## [TASK TO COMPLETE]
Every line holding the string "AUDIO" is to be copied from the entries below.

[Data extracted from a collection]
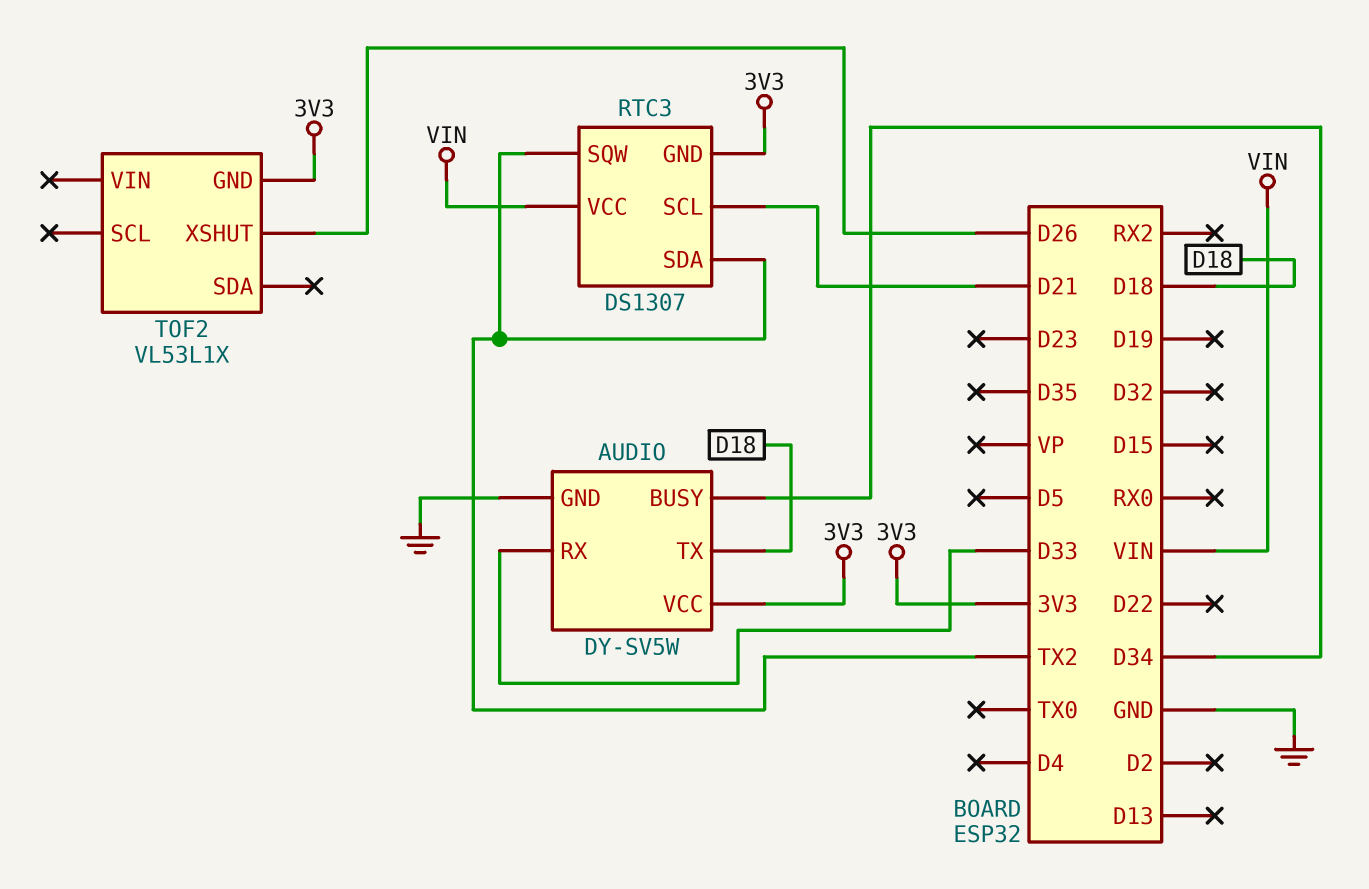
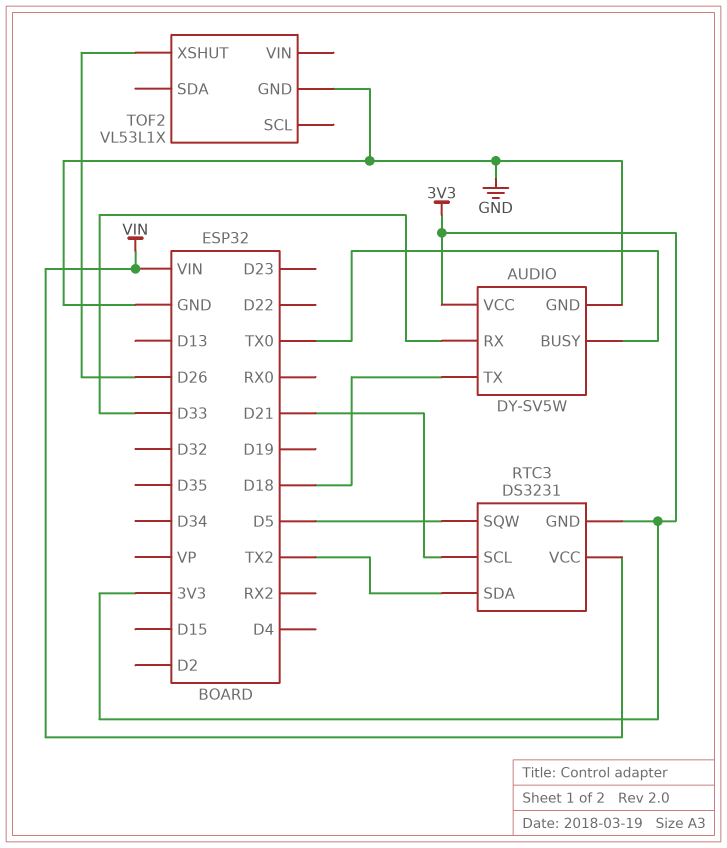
AUDIO pin BUSY: D34 -> TX0
RTC3: DS1307 -> DS3231
RTC3 pin SQW: TX2 -> D5
TOF2 pin GND: 3V3 -> GND

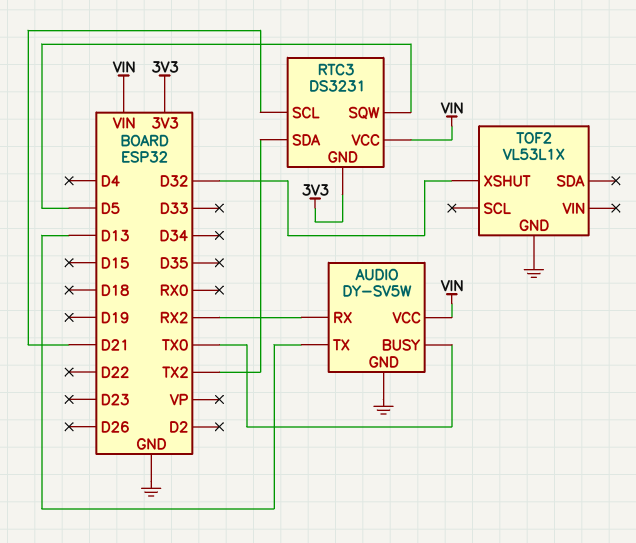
AUDIO pin RX: D33 -> RX2
AUDIO pin TX: D18 -> D13
AUDIO pin VCC: 3V3 -> VIN
TOF2 pin XSHUT: D26 -> D32

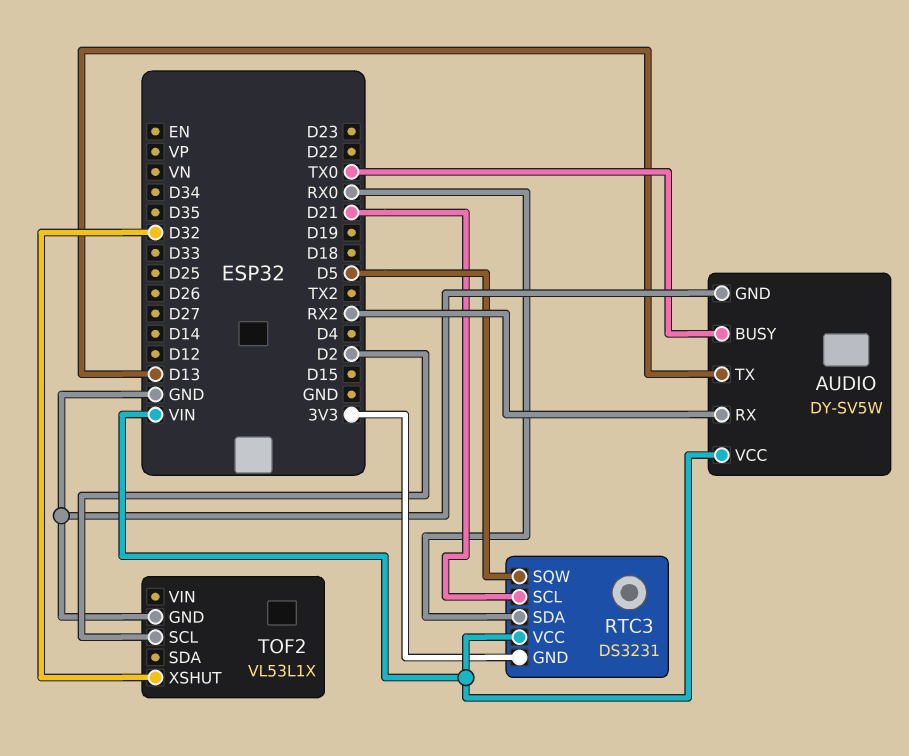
RTC3 pin SDA: TX2 -> RX0
TOF2 pin SCL: none -> D2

## [YOUR RESPONSE]
AUDIO pin BUSY: D34 -> TX0
AUDIO pin RX: D33 -> RX2
AUDIO pin TX: D18 -> D13
AUDIO pin VCC: 3V3 -> VIN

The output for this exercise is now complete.